- Data extracts -
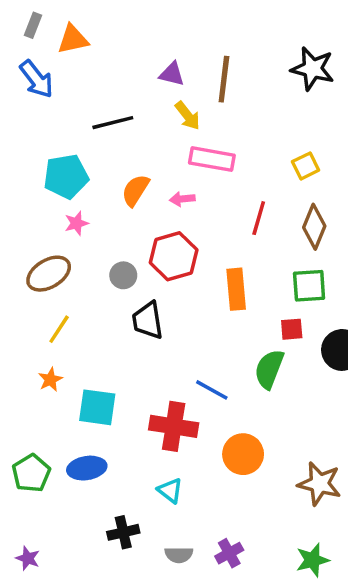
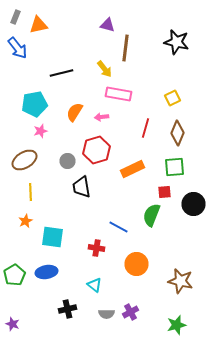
purple triangle: (172, 74) -> (108, 25), moved
orange rectangle: (236, 289) -> (132, 169), turned 70
yellow line: (59, 329) -> (30, 192), turned -36
red cross: (174, 426) -> (96, 248), size x0.6
purple cross: (229, 553) -> (130, 312), moved
gray semicircle: (179, 555) -> (106, 314), moved

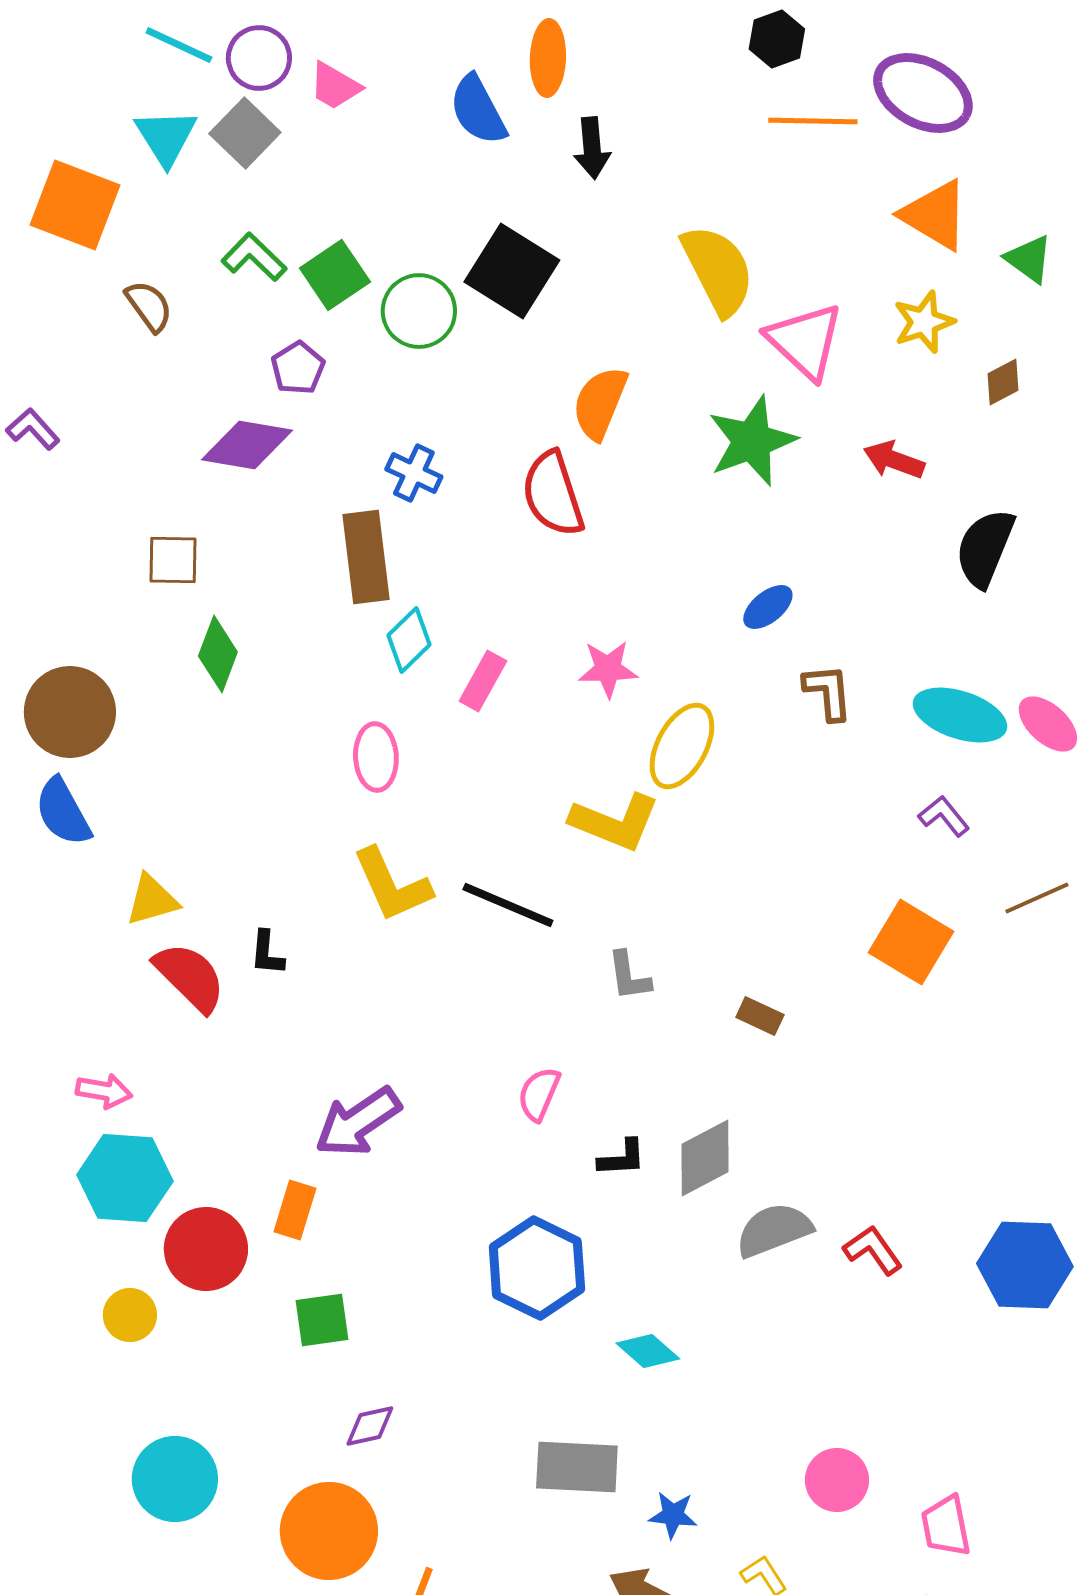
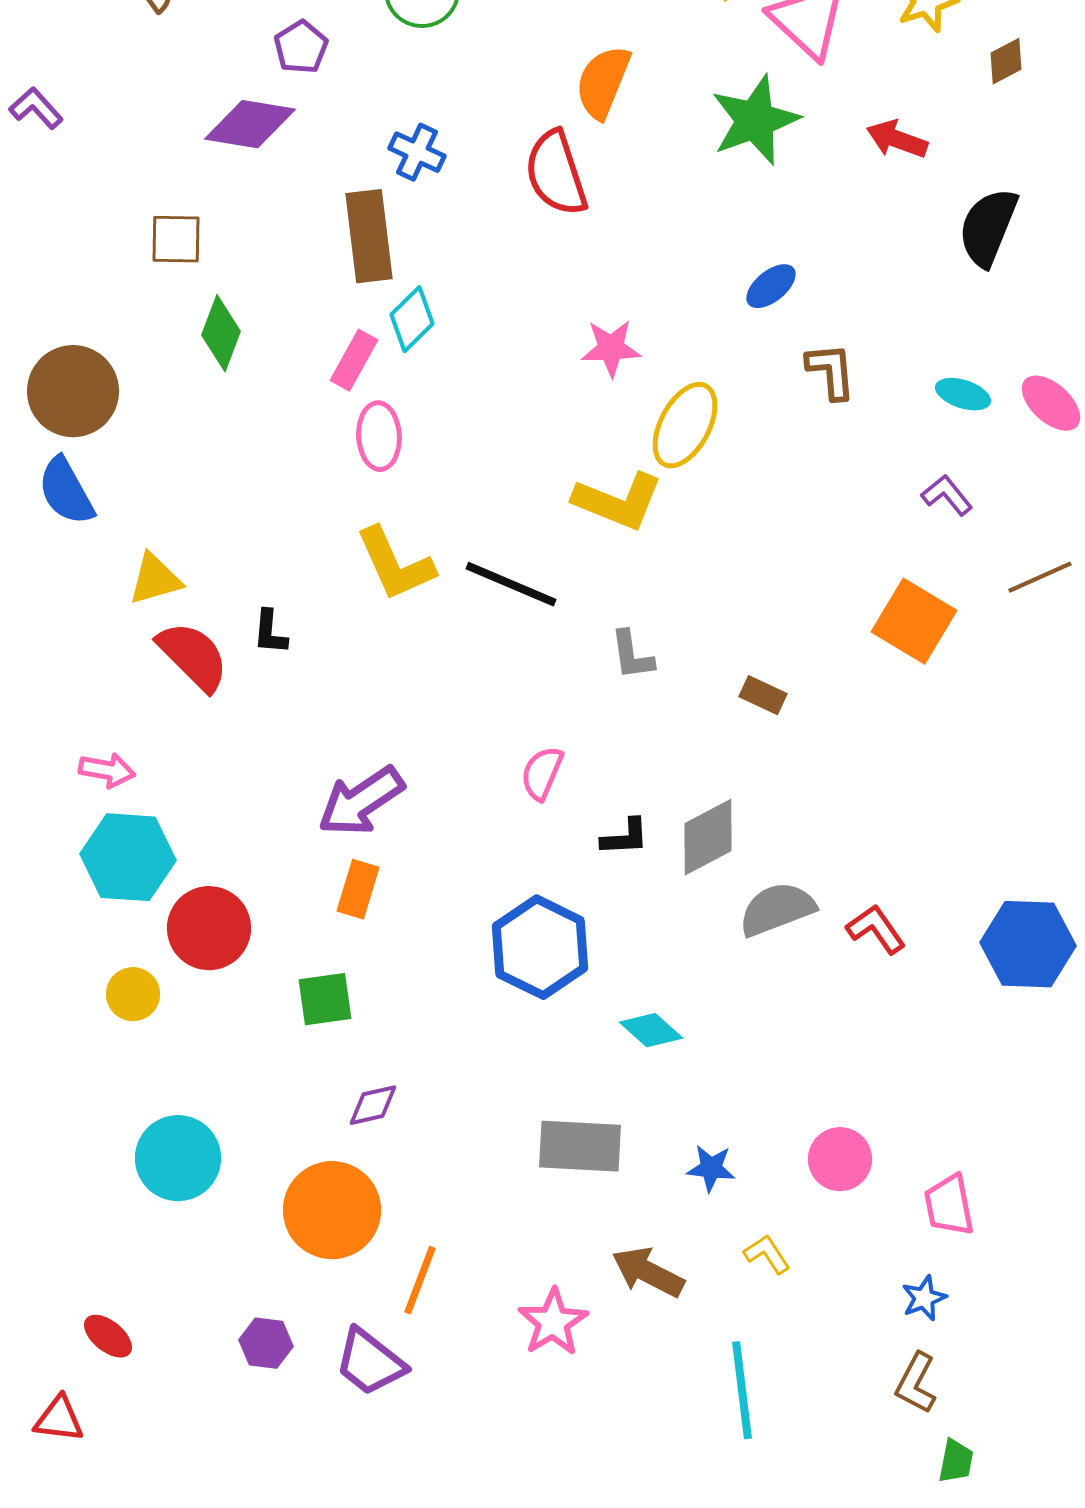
pink rectangle: (483, 681) -> (354, 360), moved
cyan ellipse: (960, 715) -> (963, 394), size x0.6
orange rectangle: (295, 1210) -> (358, 889), moved
blue star: (673, 1515) -> (711, 1168), moved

- Requirement -
Tally the lines above with "orange", please; number only.

- Exercise answer -
2